◆ Task directions
Leave the pictures out, and transcribe the material below exactly from the line with "(327, 390) = (369, 444): grey" to the line with "camera: 35 degrees left, 0 degrees up", both lines included.

◆ Data supplied
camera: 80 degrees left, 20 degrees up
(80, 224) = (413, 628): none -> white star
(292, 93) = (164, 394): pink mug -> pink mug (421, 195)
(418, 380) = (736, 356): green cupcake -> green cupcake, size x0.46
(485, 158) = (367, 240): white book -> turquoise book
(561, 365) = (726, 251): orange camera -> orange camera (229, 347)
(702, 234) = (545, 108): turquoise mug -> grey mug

--

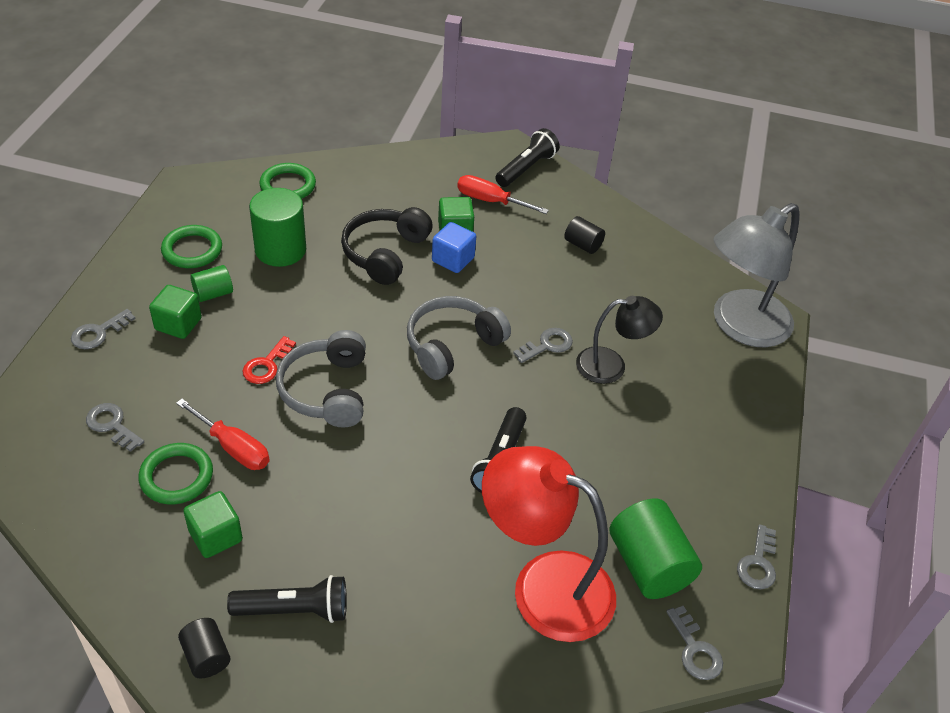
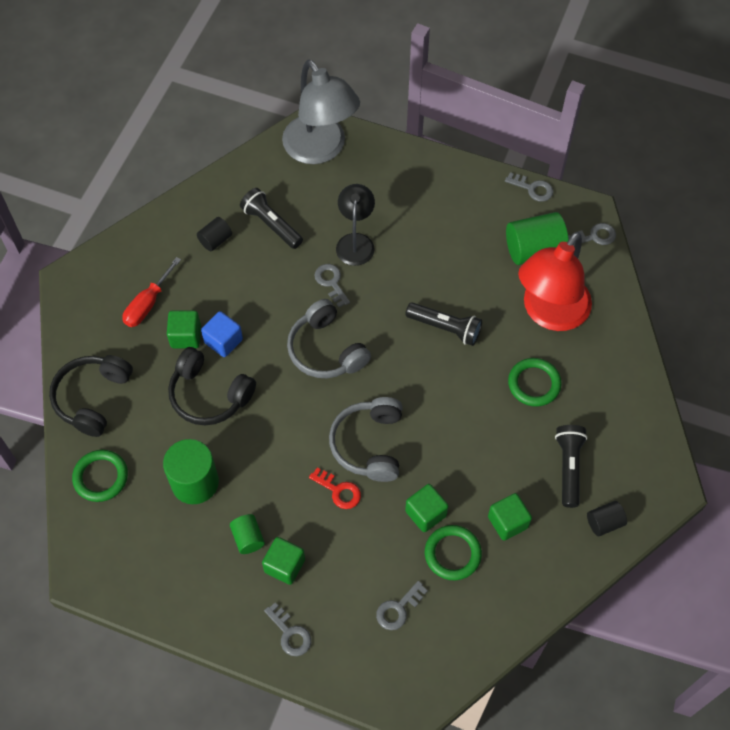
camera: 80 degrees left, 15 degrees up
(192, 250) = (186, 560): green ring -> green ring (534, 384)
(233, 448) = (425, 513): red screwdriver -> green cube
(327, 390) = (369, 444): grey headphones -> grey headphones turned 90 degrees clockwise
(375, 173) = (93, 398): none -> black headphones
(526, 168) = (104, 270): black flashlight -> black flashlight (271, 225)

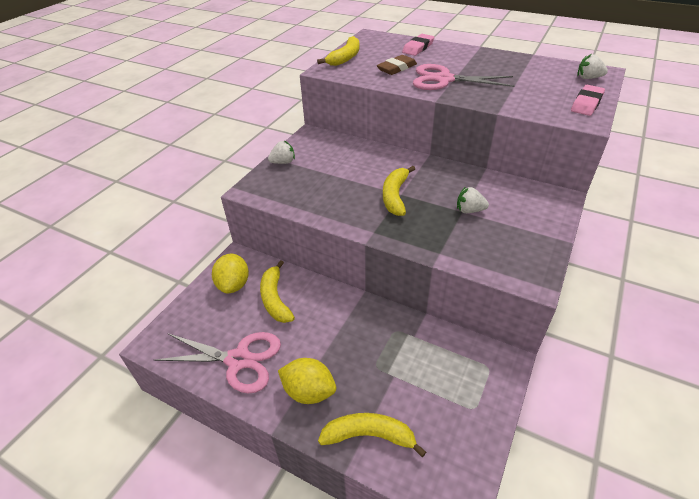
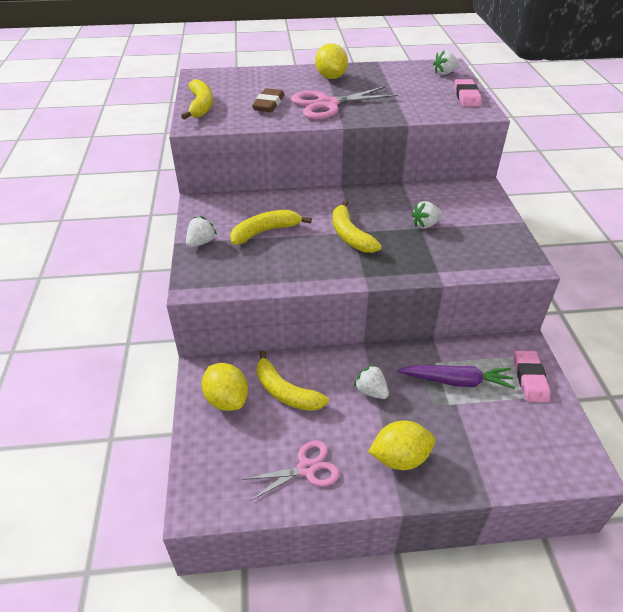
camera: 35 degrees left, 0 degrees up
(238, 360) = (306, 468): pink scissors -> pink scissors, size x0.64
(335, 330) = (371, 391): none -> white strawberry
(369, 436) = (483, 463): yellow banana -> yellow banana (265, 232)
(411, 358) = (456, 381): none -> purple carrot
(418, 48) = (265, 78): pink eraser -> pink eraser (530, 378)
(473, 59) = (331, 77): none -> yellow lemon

◆ Solution
(327, 390) = (369, 444): grey headphones -> grey headphones turned 90 degrees clockwise
(375, 173) = (93, 398): none -> black headphones
(526, 168) = (104, 270): black flashlight -> black flashlight (271, 225)

camera: 35 degrees left, 0 degrees up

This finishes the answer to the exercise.